***** Supplied material *****
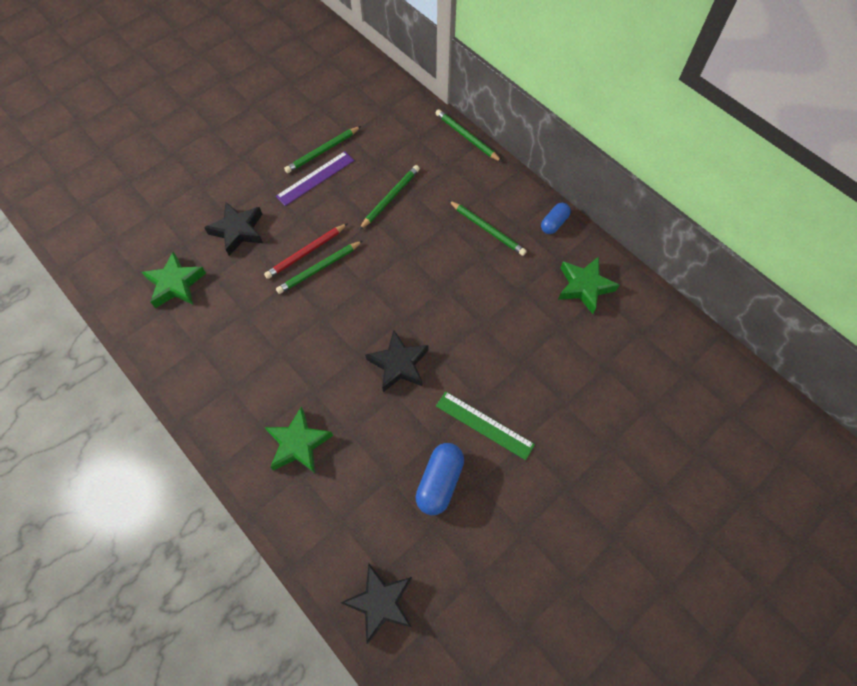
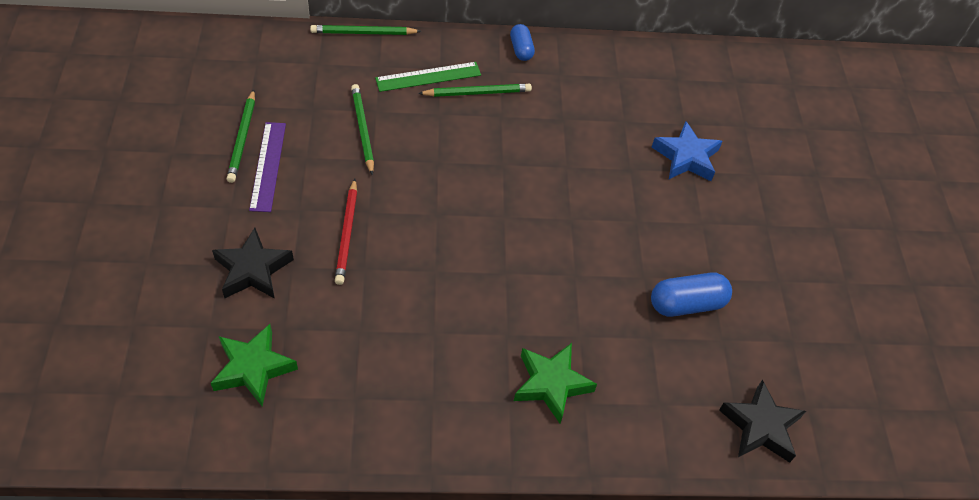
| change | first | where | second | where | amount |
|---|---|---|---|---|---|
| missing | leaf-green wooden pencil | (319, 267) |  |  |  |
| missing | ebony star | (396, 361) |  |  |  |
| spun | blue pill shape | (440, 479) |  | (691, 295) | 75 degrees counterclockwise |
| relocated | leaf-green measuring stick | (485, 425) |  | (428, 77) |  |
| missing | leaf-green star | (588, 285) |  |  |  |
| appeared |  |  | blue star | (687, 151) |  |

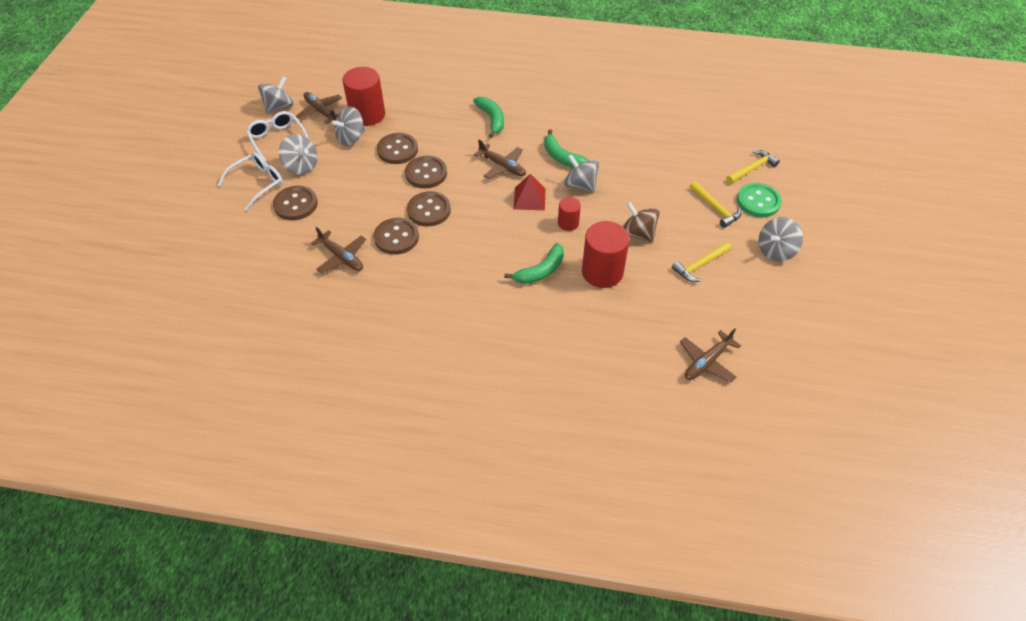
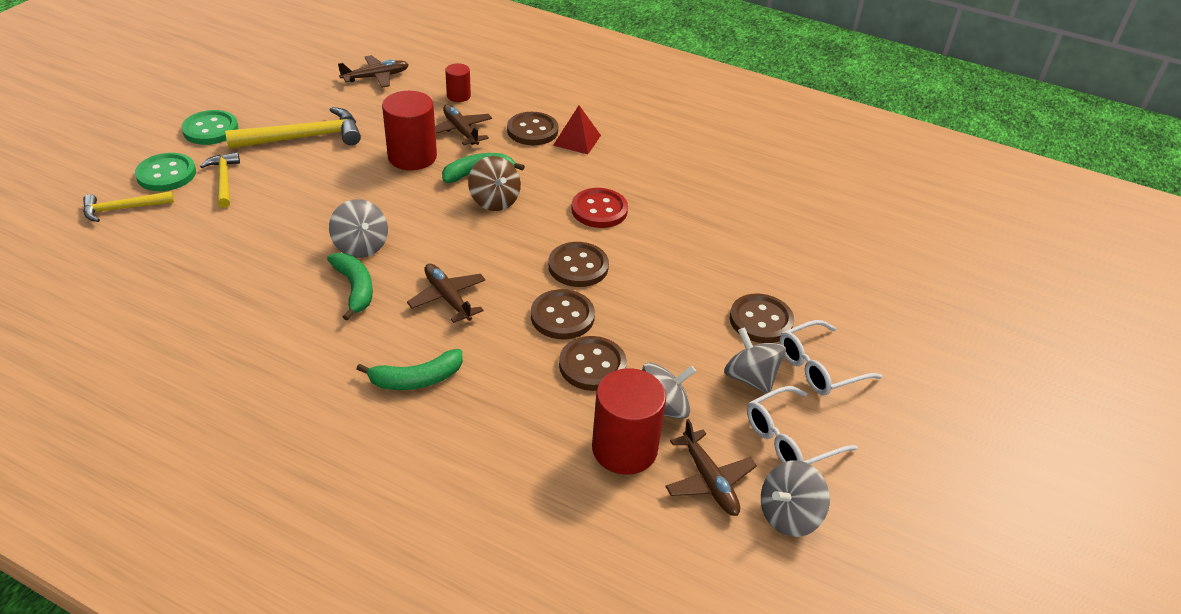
| change | first | where | second | where | amount |
|---|---|---|---|---|---|
| spun | white glasses | (277, 137) |  | (802, 425) | 75 degrees clockwise |
| relocated | dark brown toy plane | (338, 250) |  | (463, 124) |  |
| relocated | dark brown sewing button | (396, 236) |  | (532, 128) |  |
| spun | leaf-green toy banana | (488, 117) |  | (409, 369) | 105 degrees counterclockwise |
| relocated | crimson pyramid | (530, 192) |  | (577, 129) |  |
| relocated | crimson cylinder shape | (569, 214) |  | (458, 82) |  |
| relocated | dark brown toy top | (641, 222) |  | (494, 183) |  |
| size | bright yellow carpenter's hammer | (701, 262) |  | (293, 128) | x1.66 |
| exchanged | ash-grey toy top | (780, 239) | leaf-green sewing button | (210, 127) |  |
| appeared |  |  | crimson sewing button | (599, 208) |  |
*****
## Required action
Exactly as given, transcribe every line of the data, but not its images.

## Response to this task
| change | first | where | second | where | amount |
|---|---|---|---|---|---|
| missing | leaf-green wooden pencil | (319, 267) |  |  |  |
| missing | ebony star | (396, 361) |  |  |  |
| spun | blue pill shape | (440, 479) |  | (691, 295) | 75 degrees counterclockwise |
| relocated | leaf-green measuring stick | (485, 425) |  | (428, 77) |  |
| missing | leaf-green star | (588, 285) |  |  |  |
| appeared |  |  | blue star | (687, 151) |  |

| change | first | where | second | where | amount |
|---|---|---|---|---|---|
| spun | white glasses | (277, 137) |  | (802, 425) | 75 degrees clockwise |
| relocated | dark brown toy plane | (338, 250) |  | (463, 124) |  |
| relocated | dark brown sewing button | (396, 236) |  | (532, 128) |  |
| spun | leaf-green toy banana | (488, 117) |  | (409, 369) | 105 degrees counterclockwise |
| relocated | crimson pyramid | (530, 192) |  | (577, 129) |  |
| relocated | crimson cylinder shape | (569, 214) |  | (458, 82) |  |
| relocated | dark brown toy top | (641, 222) |  | (494, 183) |  |
| size | bright yellow carpenter's hammer | (701, 262) |  | (293, 128) | x1.66 |
| exchanged | ash-grey toy top | (780, 239) | leaf-green sewing button | (210, 127) |  |
| appeared |  |  | crimson sewing button | (599, 208) |  |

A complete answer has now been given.